Given problem: Reproduce the following data without any changes, starting at the line containing "1st person [64, 59]" and continuing down to the line containing "y) center coordinate.", including both of those lines.

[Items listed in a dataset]
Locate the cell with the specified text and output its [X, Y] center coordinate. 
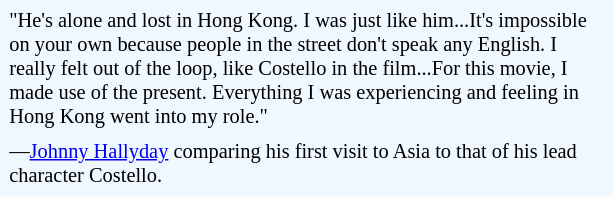
—Johnny Hallyday comparing his first visit to Asia to that of his lead character Costello. [306, 164]
Extract the [x, y] coordinate from the center of the cell holding the provided text.  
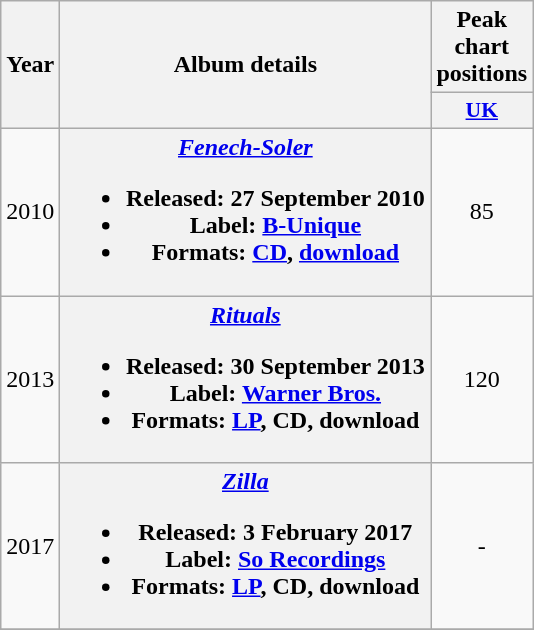
Album details [246, 65]
85 [482, 212]
RitualsReleased: 30 September 2013Label: Warner Bros.Formats: LP, CD, download [246, 380]
UK [482, 111]
2010 [30, 212]
Fenech-SolerReleased: 27 September 2010Label: B-UniqueFormats: CD, download [246, 212]
- [482, 546]
2013 [30, 380]
120 [482, 380]
ZillaReleased: 3 February 2017Label: So RecordingsFormats: LP, CD, download [246, 546]
2017 [30, 546]
Peak chart positions [482, 47]
Year [30, 65]
Locate the cell with the specified text and output its [X, Y] center coordinate. 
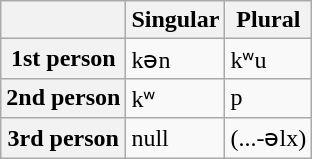
1st person [64, 59]
kən [176, 59]
Singular [176, 20]
p [268, 98]
kʷ [176, 98]
3rd person [64, 138]
2nd person [64, 98]
null [176, 138]
Plural [268, 20]
kʷu [268, 59]
(...-əlx) [268, 138]
Locate the cell with the specified text and output its (x, y) center coordinate. 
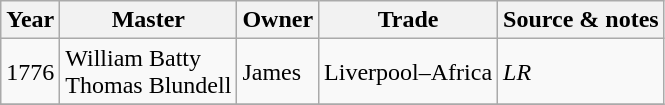
Master (148, 20)
Year (30, 20)
Trade (408, 20)
1776 (30, 72)
LR (582, 72)
William BattyThomas Blundell (148, 72)
Liverpool–Africa (408, 72)
Source & notes (582, 20)
James (278, 72)
Owner (278, 20)
Find where the given text appears and provide that cell's center as (x, y) coordinate. 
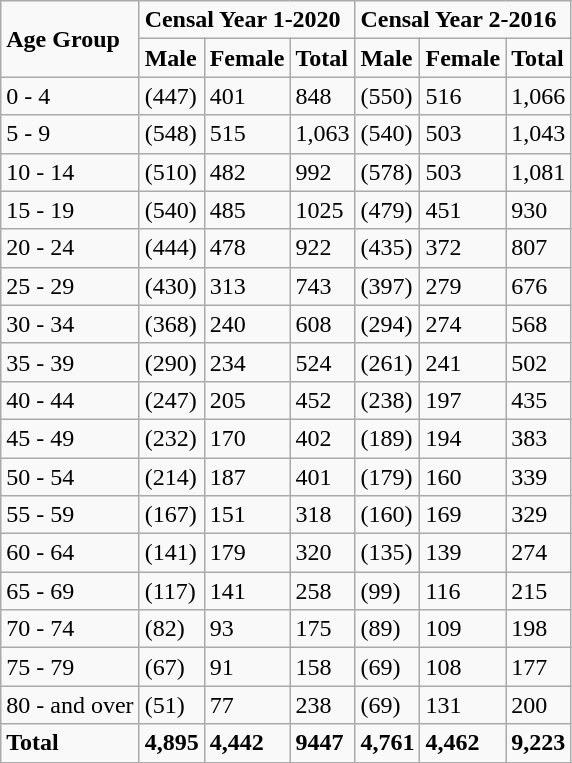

Solution to this task:
1st person [64, 59]
kən [176, 59]
Singular [176, 20]
p [268, 98]
kʷ [176, 98]
3rd person [64, 138]
2nd person [64, 98]
null [176, 138]
Plural [268, 20]
kʷu [268, 59]
(...-əlx) [268, 138]
Locate the cell with the specified text and output its (x, y) center coordinate. 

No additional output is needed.